- [Try it]
Repeat exactly the lines from the line containing "purple cone D1 level 1 -> none" to the last line of the listing, including both.
Data extract below:
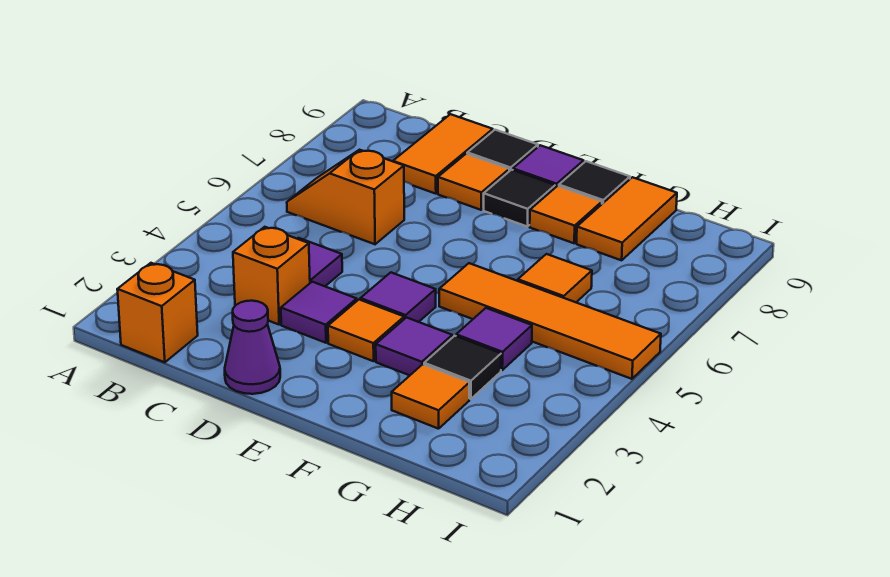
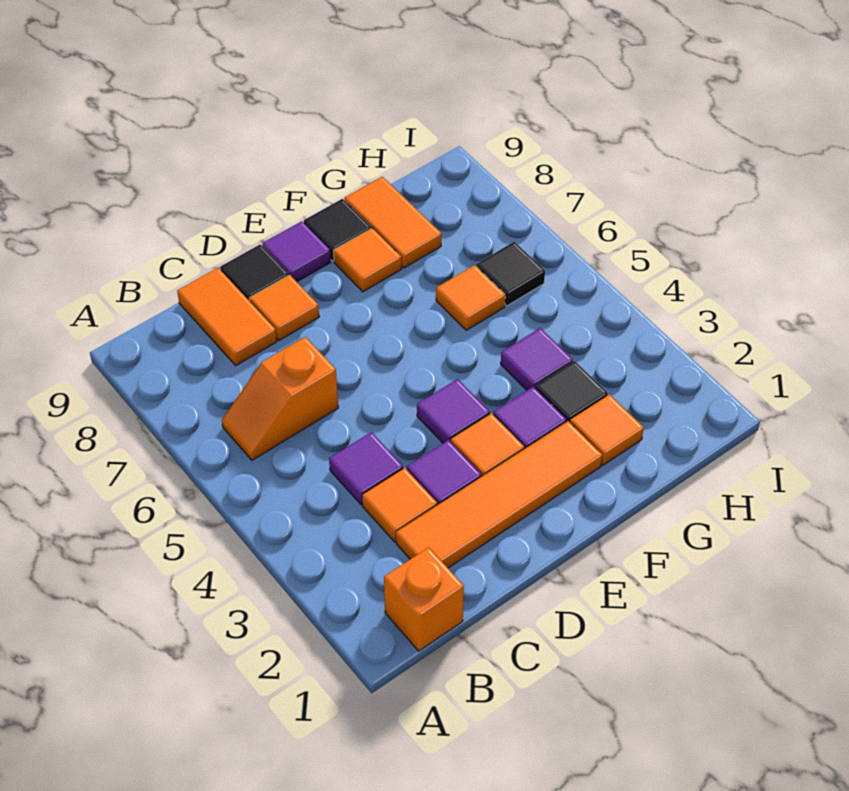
orange brick C3 level 1 -> orange tile C3 level 1
purple cone D1 level 1 -> none
black tile E8 level 1 -> black tile H6 level 1
orange tile F5:I5 level 1 -> orange tile C2:F2 level 1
End of Data extract.
- [Reply to the exercise]
purple cone D1 level 1 -> none
black tile E8 level 1 -> black tile H6 level 1
orange tile F5:I5 level 1 -> orange tile C2:F2 level 1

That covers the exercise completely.